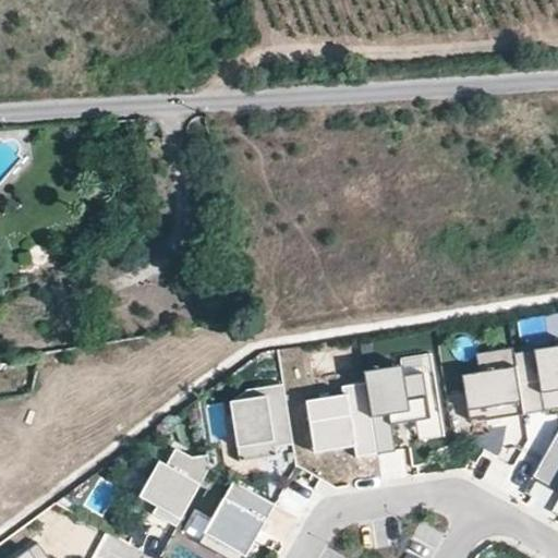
[(557,347),(514,354),(524,415),(557,410),(557,347)]
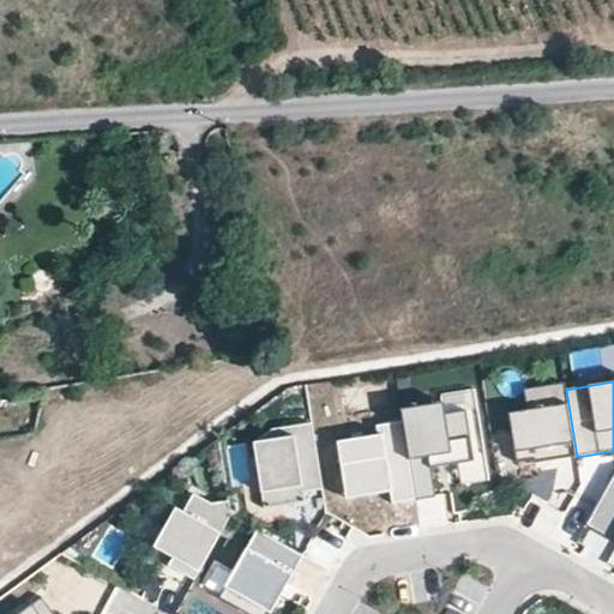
[(565,384),(524,390),(527,410),(509,414),(516,464),(535,461),(535,464),(577,457),(566,390),(565,384)]
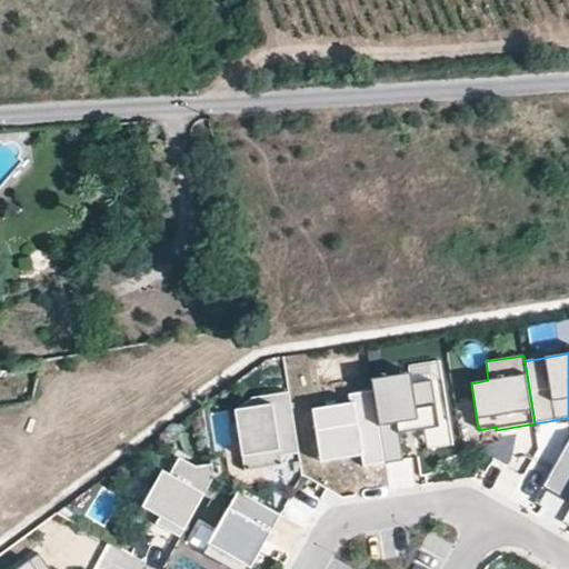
[(405,379),(372,385),(373,391),(385,463),(403,460),(400,433),(399,431),(407,430),(406,422),(412,421),(413,431),(426,429),(418,382),(405,385),(405,379)]
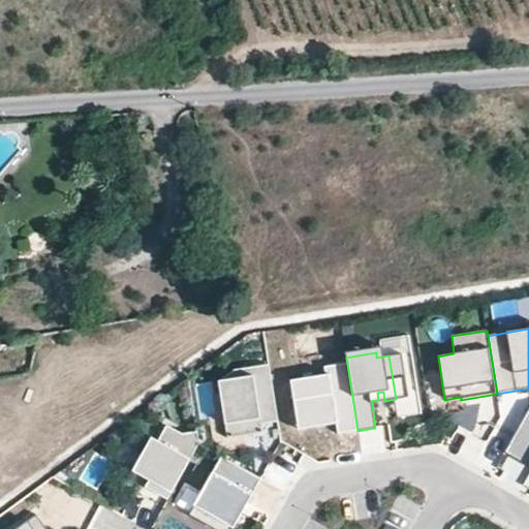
[(358,431),(347,364),(324,367),(327,379),(291,384),(298,424),(317,421),(318,427),(336,424),(338,434),(358,431)]
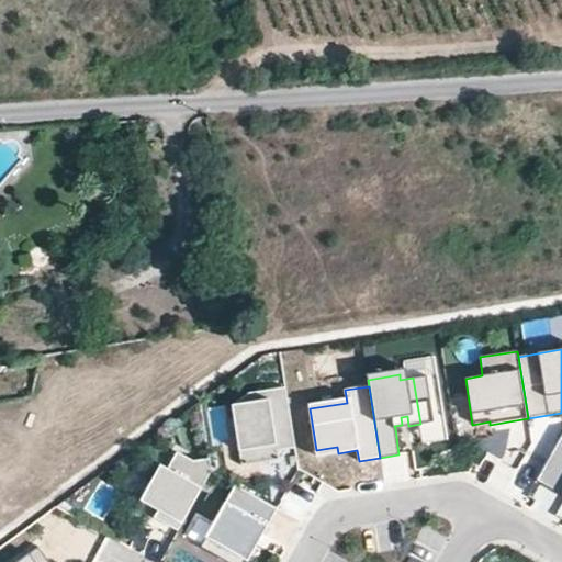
[(249,393),(232,401),(242,465),(269,461),(268,456),(279,454),(278,451),(296,448),(287,388),(249,393)]
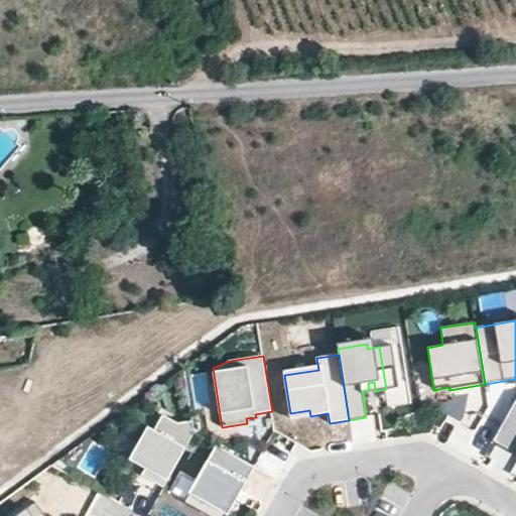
[(369,390),(362,391),(363,393),(375,391),(374,382),(368,383),(369,390)]
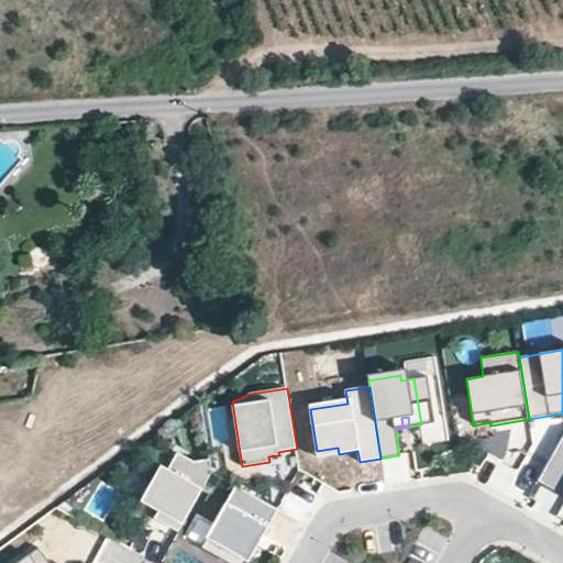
[(562,434),(538,481),(562,494),(562,434)]
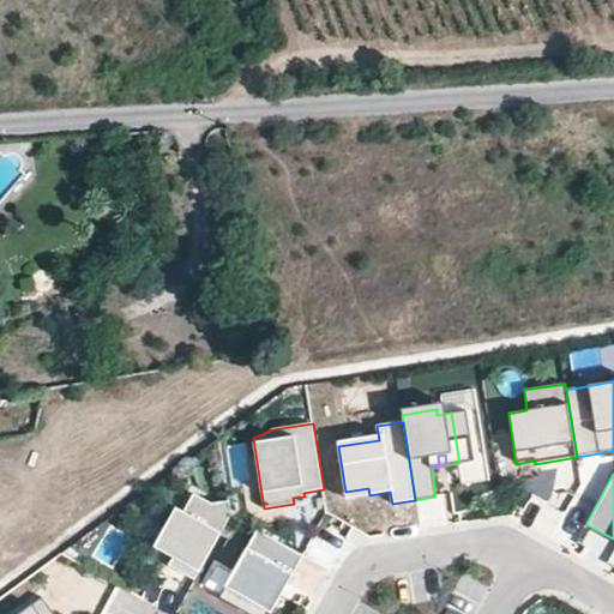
[(233,518),(230,505),(214,507),(196,498),(185,516),(178,512),(156,551),(175,561),(170,570),(197,584),(233,518)]
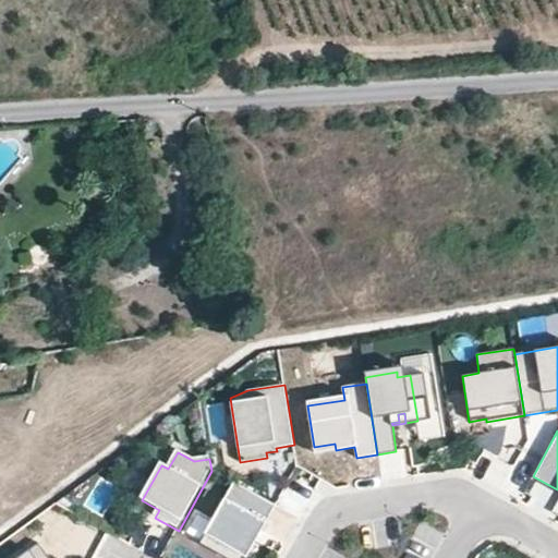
[(245,557),(276,505),(234,482),(199,544),(226,557),(245,557)]
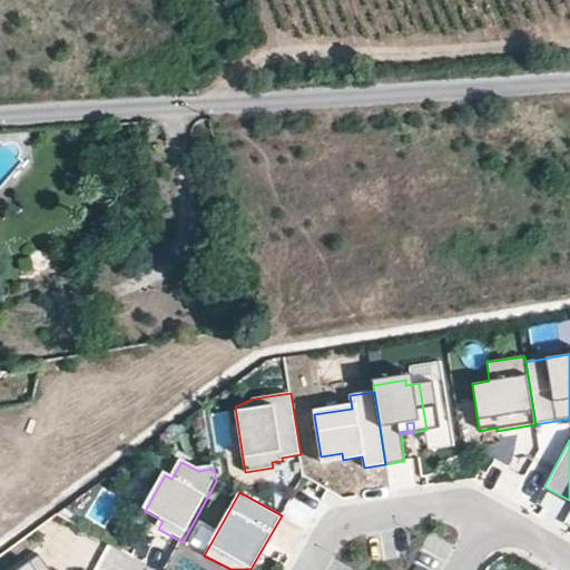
[(48,569),(38,556),(18,569),(48,569)]
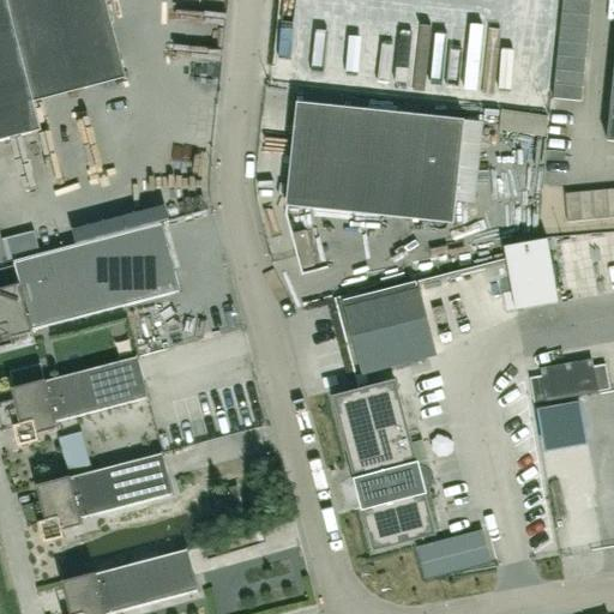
[(103,0),(0,0),(0,142),(40,132),(32,103),(125,79),(103,0)]
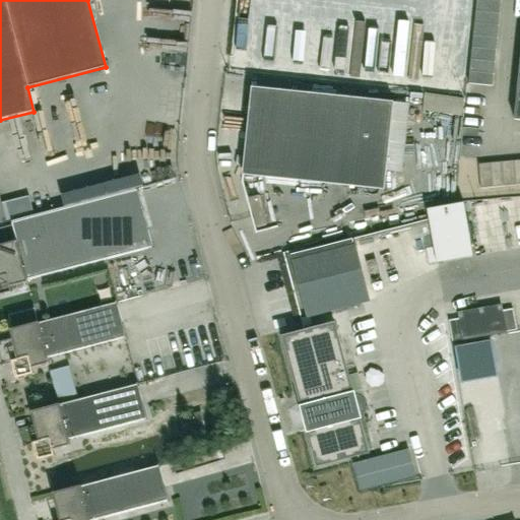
[(500,2),(479,0),(474,0),(473,23),(497,26),(500,2)]
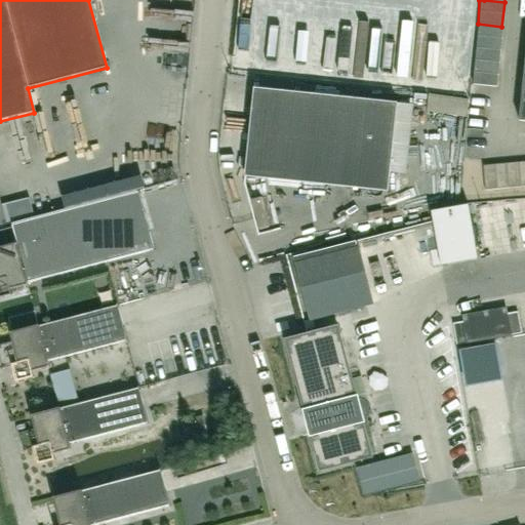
[(501,27),(478,24),(473,73),(496,75),(501,27)]
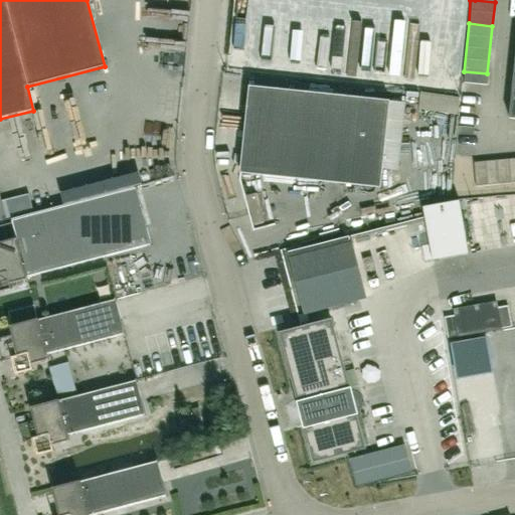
[(361,48),(360,60),(395,61),(395,49),(361,48)]
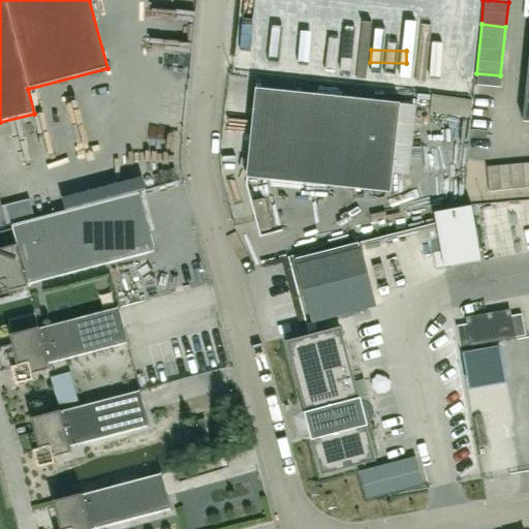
[(500,75),(476,73),(474,86),(499,88),(500,75)]
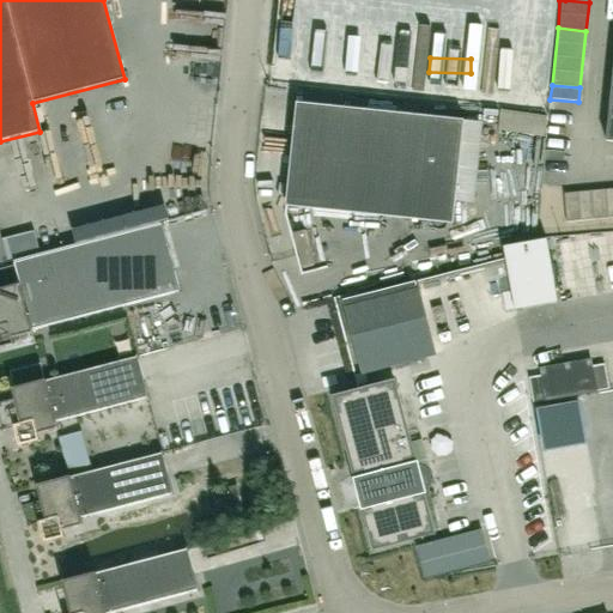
[(453,217),(462,122),(295,104),(285,200),(453,217)]
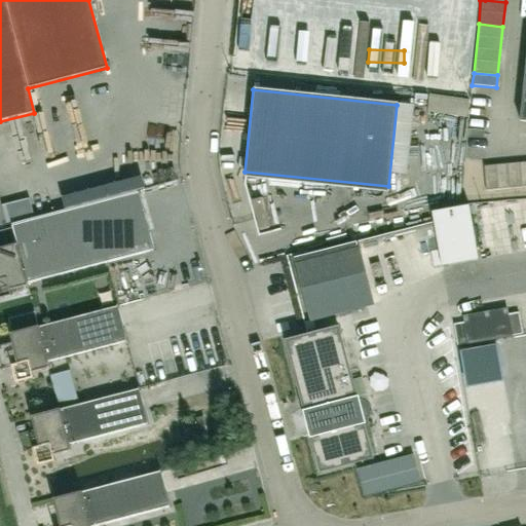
[(525,161),(505,164),(509,189),(525,187),(525,161)]
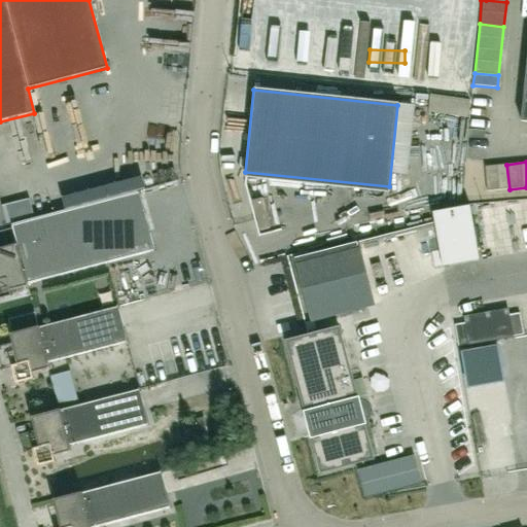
[(510,189),(506,165),(483,167),(486,191),(510,189)]
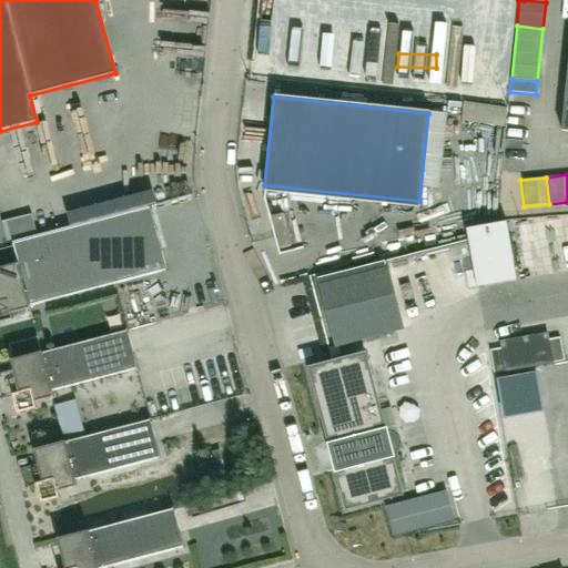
[(464,272),(467,290),(516,281),(505,222),(466,229),(473,271),(464,272)]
________
- _WHAT YOU ARE ASKED TO DO_
Repeat word for word the lines from the one holding "[(510,189),(506,165),(483,167),(486,191),(510,189)]" through the last line of the listing above, including both ends. Drop the pictures.

- _OUTPUT FOR THIS EXERCISE_
[(510,189),(506,165),(483,167),(486,191),(510,189)]
[(464,272),(467,290),(516,281),(505,222),(466,229),(473,271),(464,272)]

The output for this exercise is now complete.